+++ DATA SUPPLIED +++

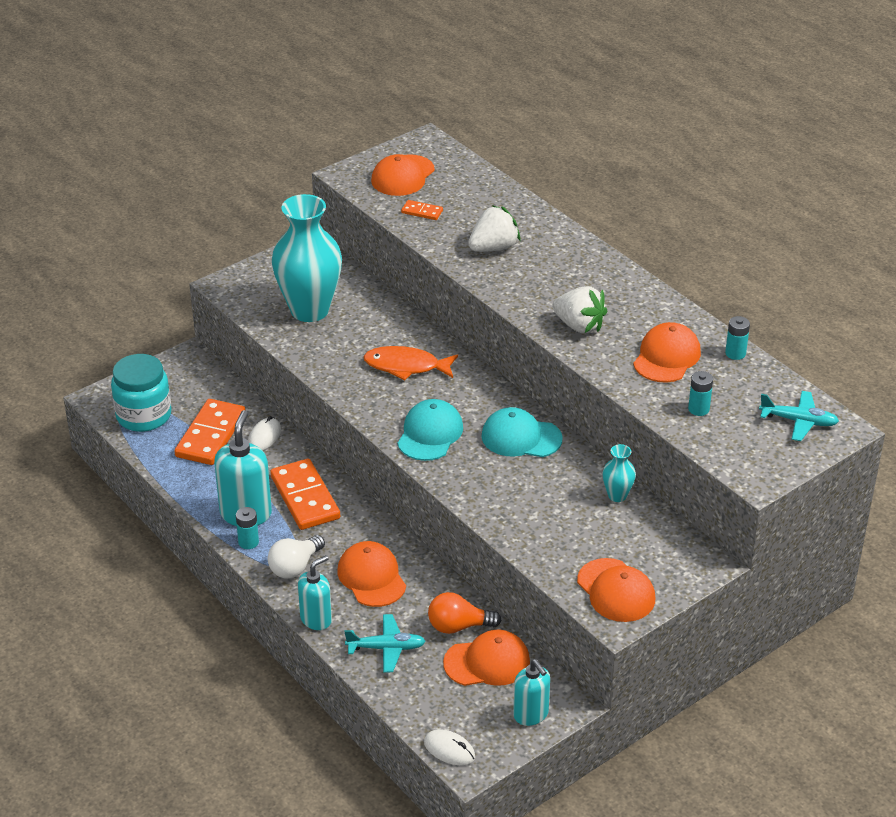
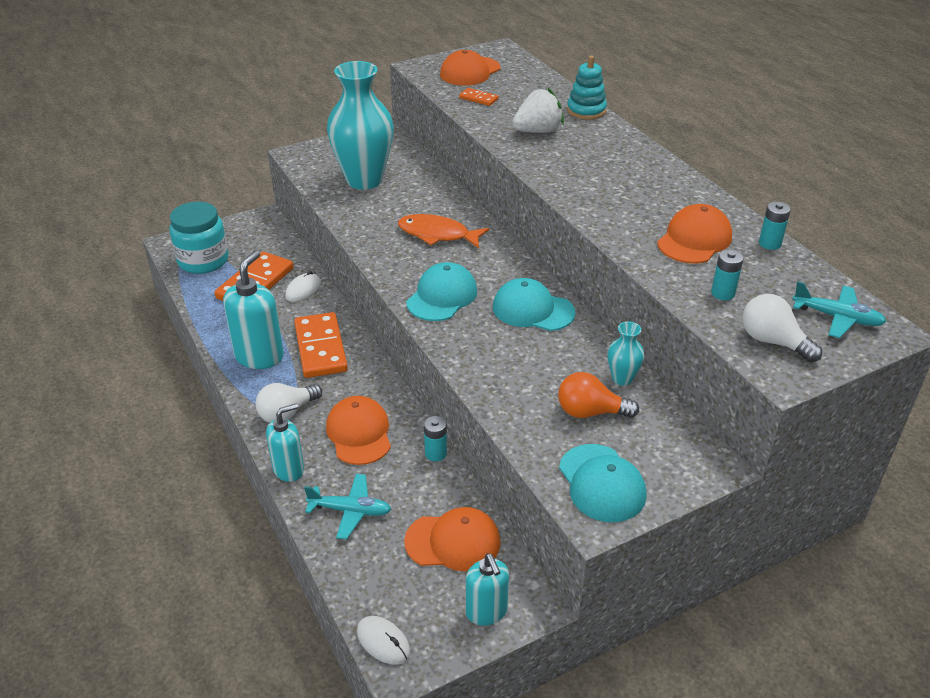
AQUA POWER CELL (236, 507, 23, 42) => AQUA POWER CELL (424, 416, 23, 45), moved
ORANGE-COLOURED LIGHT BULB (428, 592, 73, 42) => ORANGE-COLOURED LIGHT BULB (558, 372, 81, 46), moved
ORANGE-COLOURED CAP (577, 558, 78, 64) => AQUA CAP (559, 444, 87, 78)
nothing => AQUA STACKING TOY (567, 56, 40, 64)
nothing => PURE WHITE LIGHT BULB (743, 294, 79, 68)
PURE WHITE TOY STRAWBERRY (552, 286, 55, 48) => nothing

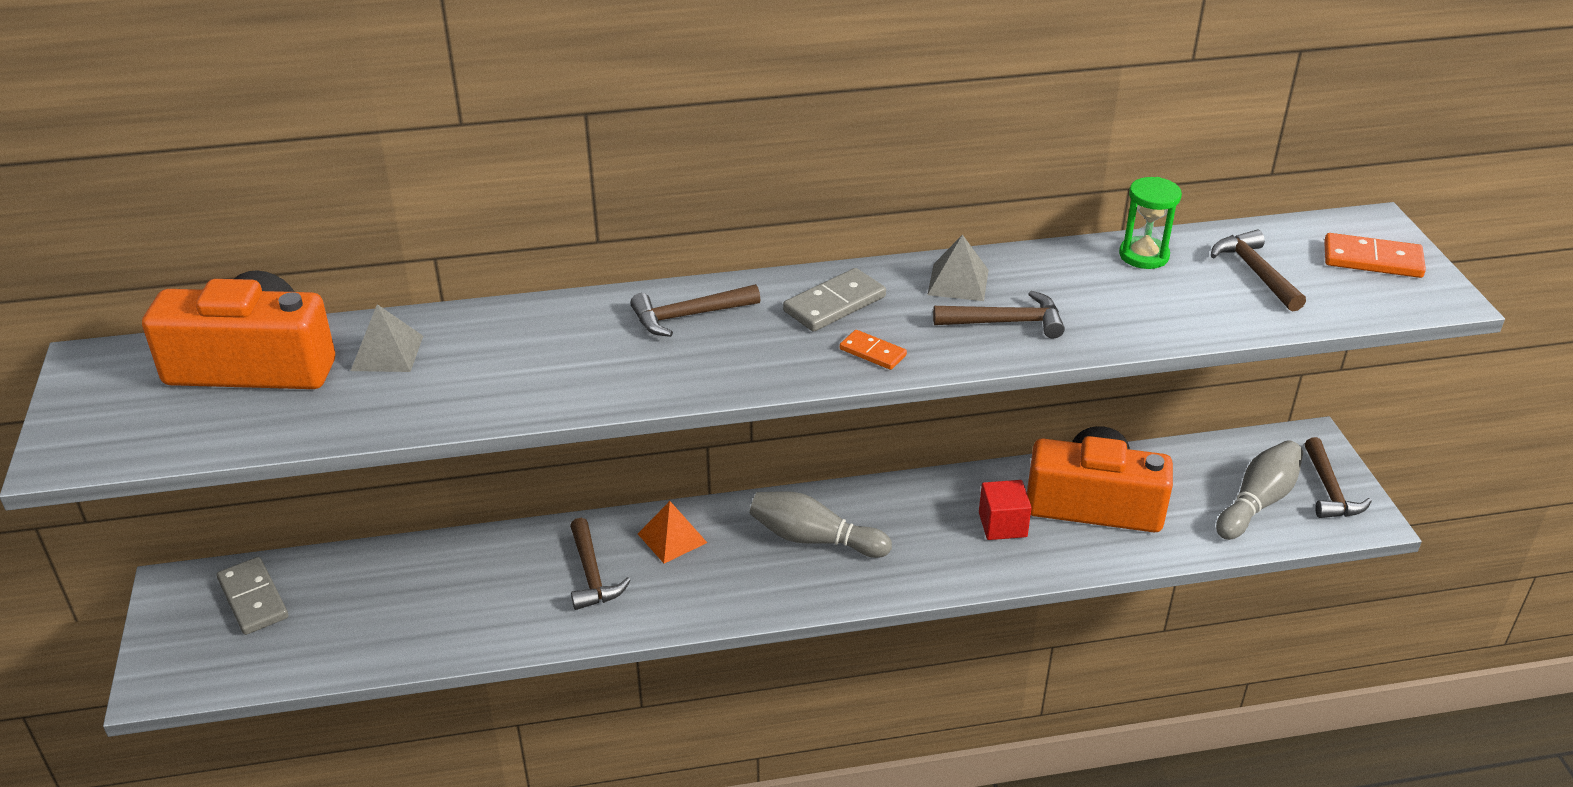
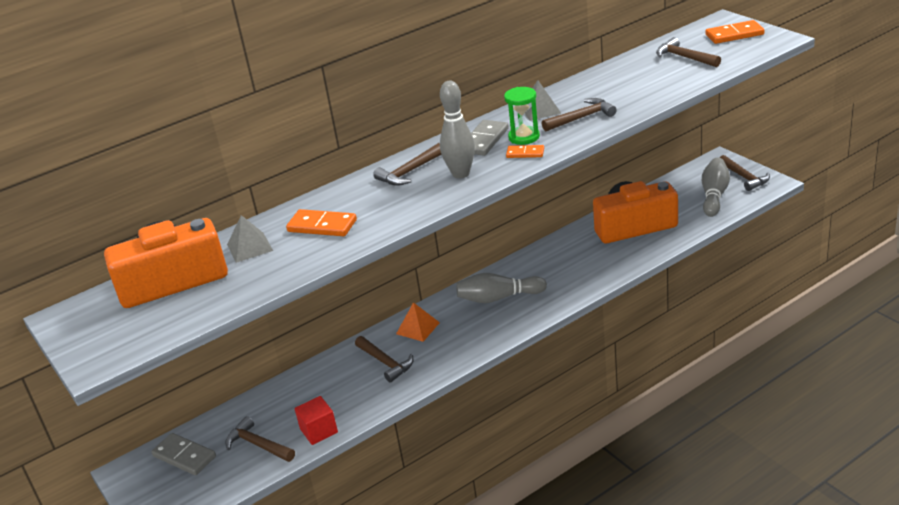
nothing => DARK BROWN CLAW HAMMER (225, 416, 70, 46)
nothing => ORANGE-COLOURED DOMINO (286, 209, 71, 27)
CRIMSON CUBE (979, 480, 53, 60) => CRIMSON CUBE (295, 396, 43, 49), moved
nothing => ASH-GREY BOWLING PIN (440, 81, 35, 98)
LEAF-GREEN SANDGLASS (1119, 177, 63, 92) => LEAF-GREEN SANDGLASS (504, 87, 36, 58), moved

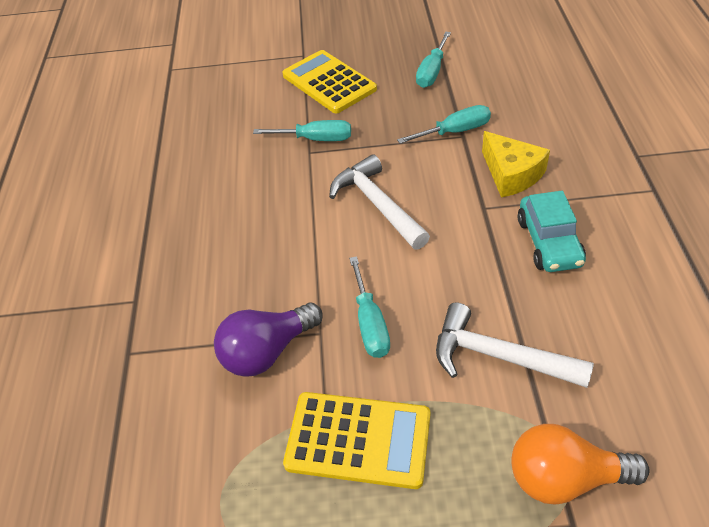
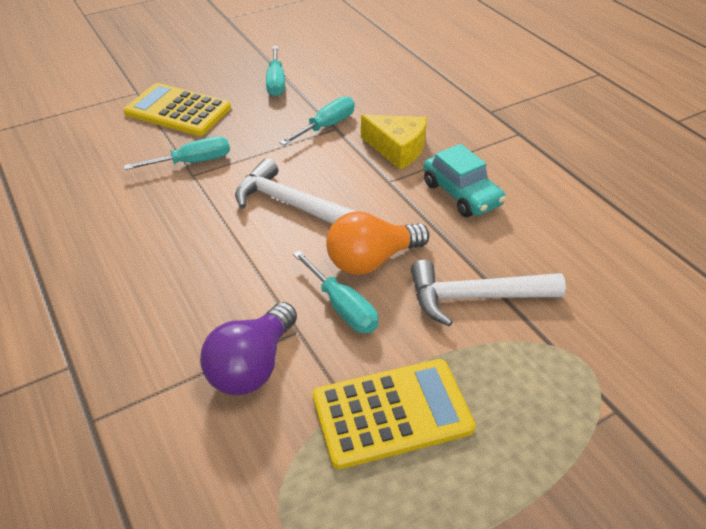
ORANGE-COLOURED LIGHT BULB (511, 424, 138, 80) => ORANGE-COLOURED LIGHT BULB (326, 211, 104, 64), moved

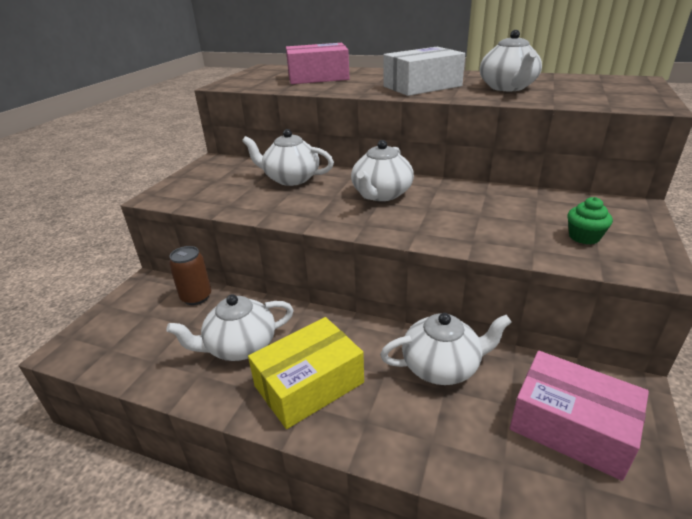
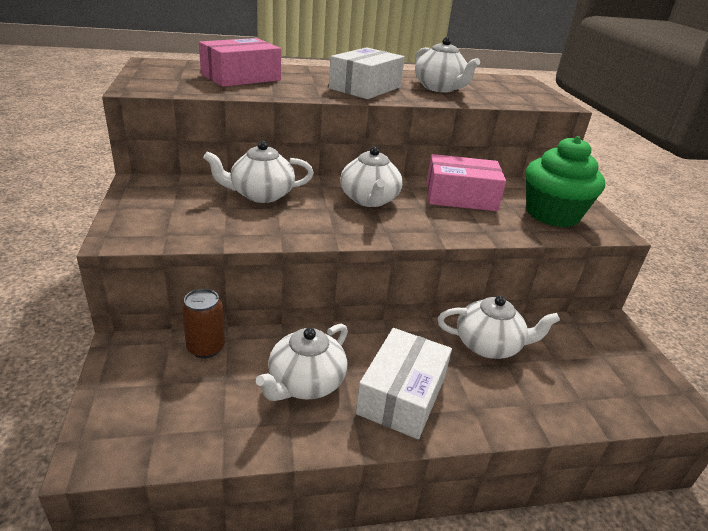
BRIGHT YELLOW PARCEL (248, 317, 116, 112) => PURE WHITE PARCEL (356, 328, 96, 111)
ROSY PARCEL (510, 351, 139, 130) => ROSY PARCEL (426, 154, 80, 57), moved
PURE WHITE TEA POT (380, 313, 132, 72) => PURE WHITE TEA POT (438, 295, 122, 64), 45 degrees clockwise
LEAF-GREEN FAIRY CAKE (567, 197, 46, 47) => LEAF-GREEN FAIRY CAKE (526, 136, 79, 91), x2.26

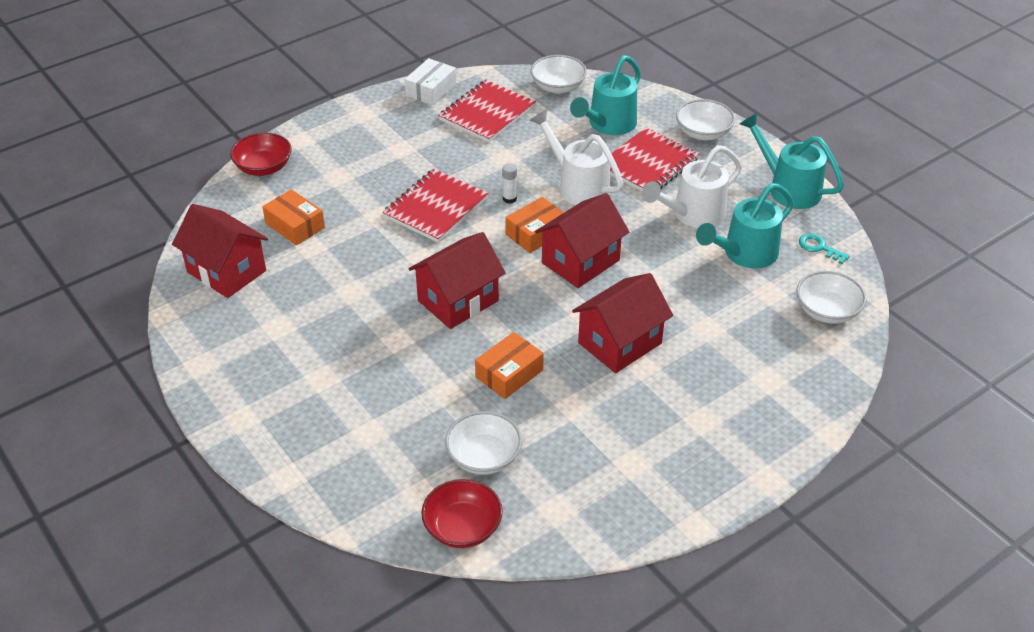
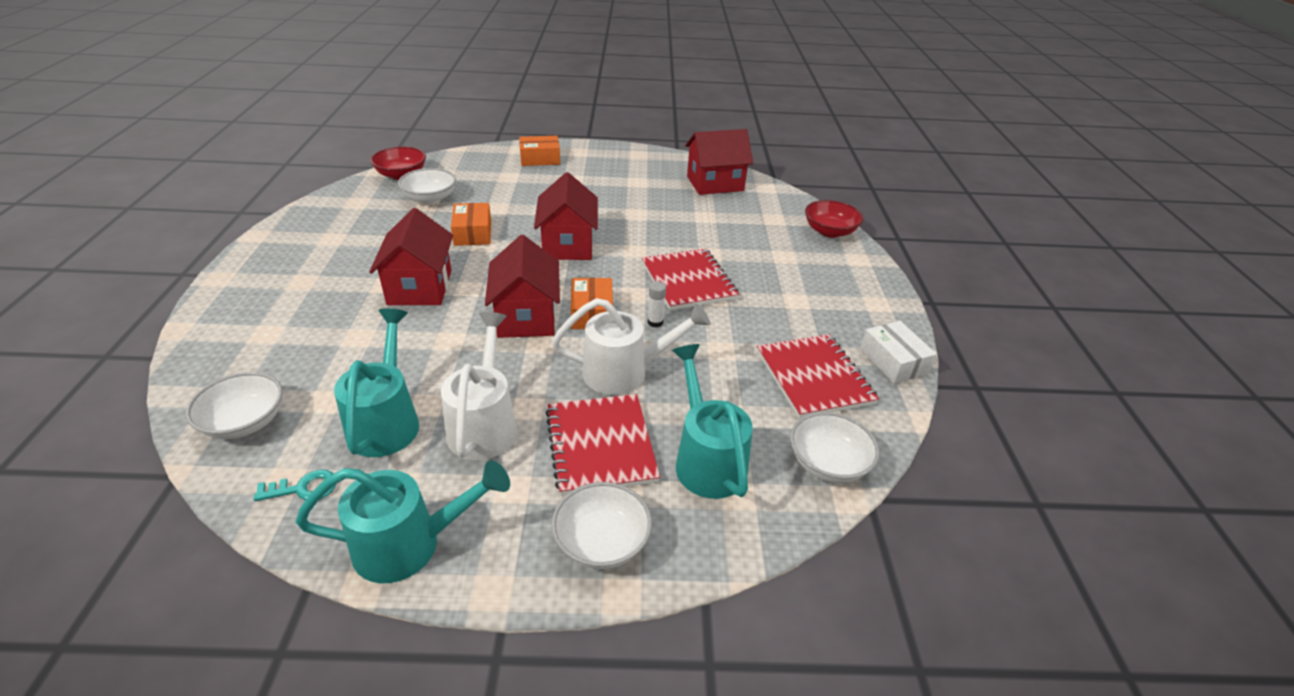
ORANGE-COLOURED PARCEL (262, 189, 63, 56) => ORANGE-COLOURED PARCEL (519, 136, 41, 30), moved

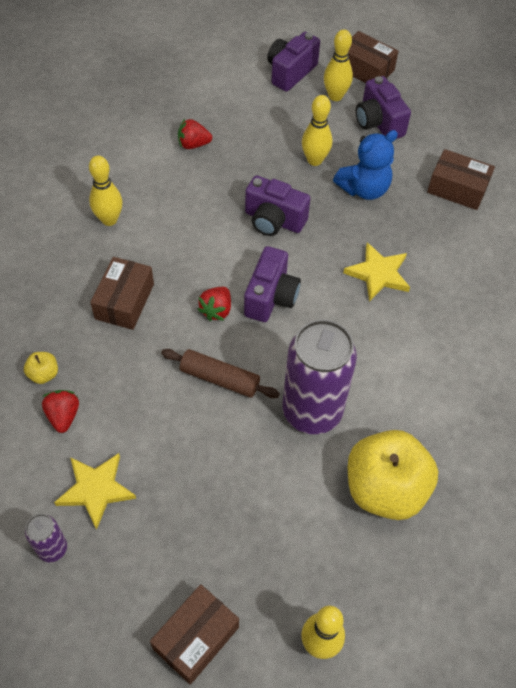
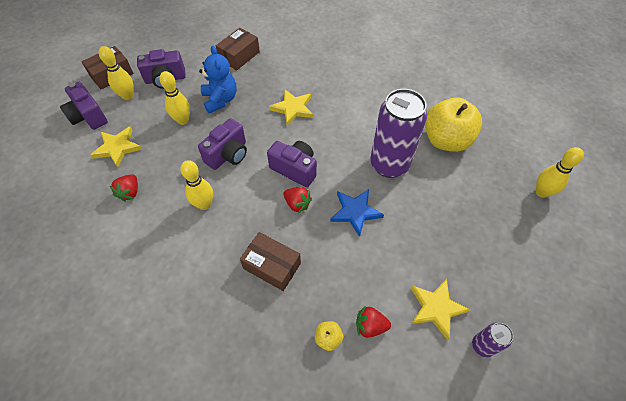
nothing => BRIGHT YELLOW FIVE-POINTED STAR (90, 126, 52, 41)
BRIGHT YELLOW BOWLING PIN (89, 156, 33, 70) => BRIGHT YELLOW BOWLING PIN (180, 160, 33, 50), moved
DARK BROWN ROLLING PIN (161, 349, 119, 49) => COBALT FIVE-POINTED STAR (330, 189, 54, 48)
DARK BROWN PARCEL (150, 584, 89, 101) => nothing

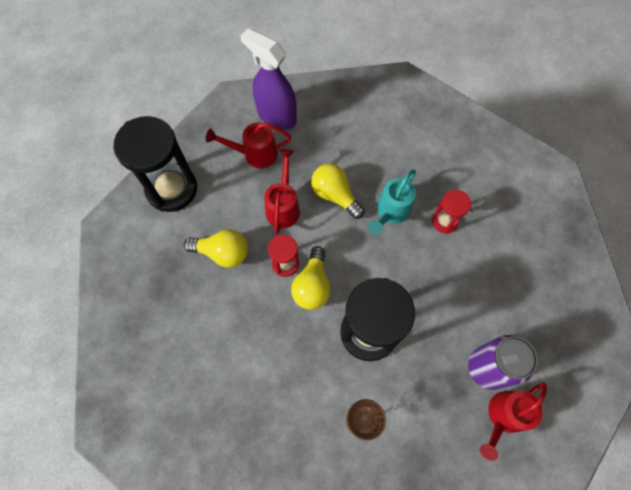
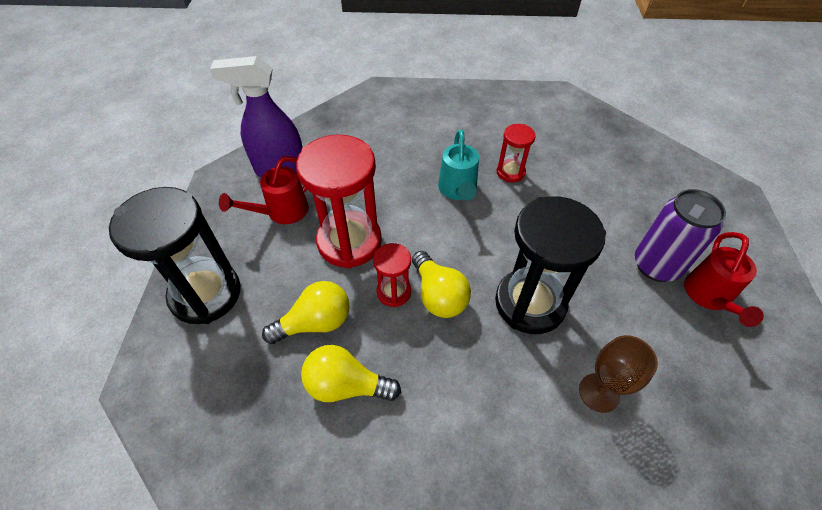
CRIMSON WATERING CAN (264, 149, 36, 85) => CRIMSON SANDGLASS (296, 134, 86, 134)
BRIGHT YELLOW LIGHT BULB (311, 163, 54, 56) => BRIGHT YELLOW LIGHT BULB (301, 345, 100, 57), moved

+++

[TRY IT] Without the pictures, restate all of the entries word for word.

[RESULT]
AQUA POWER CELL (236, 507, 23, 42) => AQUA POWER CELL (424, 416, 23, 45), moved
ORANGE-COLOURED LIGHT BULB (428, 592, 73, 42) => ORANGE-COLOURED LIGHT BULB (558, 372, 81, 46), moved
ORANGE-COLOURED CAP (577, 558, 78, 64) => AQUA CAP (559, 444, 87, 78)
nothing => AQUA STACKING TOY (567, 56, 40, 64)
nothing => PURE WHITE LIGHT BULB (743, 294, 79, 68)
PURE WHITE TOY STRAWBERRY (552, 286, 55, 48) => nothing

nothing => DARK BROWN CLAW HAMMER (225, 416, 70, 46)
nothing => ORANGE-COLOURED DOMINO (286, 209, 71, 27)
CRIMSON CUBE (979, 480, 53, 60) => CRIMSON CUBE (295, 396, 43, 49), moved
nothing => ASH-GREY BOWLING PIN (440, 81, 35, 98)
LEAF-GREEN SANDGLASS (1119, 177, 63, 92) => LEAF-GREEN SANDGLASS (504, 87, 36, 58), moved

ORANGE-COLOURED LIGHT BULB (511, 424, 138, 80) => ORANGE-COLOURED LIGHT BULB (326, 211, 104, 64), moved

BRIGHT YELLOW PARCEL (248, 317, 116, 112) => PURE WHITE PARCEL (356, 328, 96, 111)
ROSY PARCEL (510, 351, 139, 130) => ROSY PARCEL (426, 154, 80, 57), moved
PURE WHITE TEA POT (380, 313, 132, 72) => PURE WHITE TEA POT (438, 295, 122, 64), 45 degrees clockwise
LEAF-GREEN FAIRY CAKE (567, 197, 46, 47) => LEAF-GREEN FAIRY CAKE (526, 136, 79, 91), x2.26

ORANGE-COLOURED PARCEL (262, 189, 63, 56) => ORANGE-COLOURED PARCEL (519, 136, 41, 30), moved

nothing => BRIGHT YELLOW FIVE-POINTED STAR (90, 126, 52, 41)
BRIGHT YELLOW BOWLING PIN (89, 156, 33, 70) => BRIGHT YELLOW BOWLING PIN (180, 160, 33, 50), moved
DARK BROWN ROLLING PIN (161, 349, 119, 49) => COBALT FIVE-POINTED STAR (330, 189, 54, 48)
DARK BROWN PARCEL (150, 584, 89, 101) => nothing

CRIMSON WATERING CAN (264, 149, 36, 85) => CRIMSON SANDGLASS (296, 134, 86, 134)
BRIGHT YELLOW LIGHT BULB (311, 163, 54, 56) => BRIGHT YELLOW LIGHT BULB (301, 345, 100, 57), moved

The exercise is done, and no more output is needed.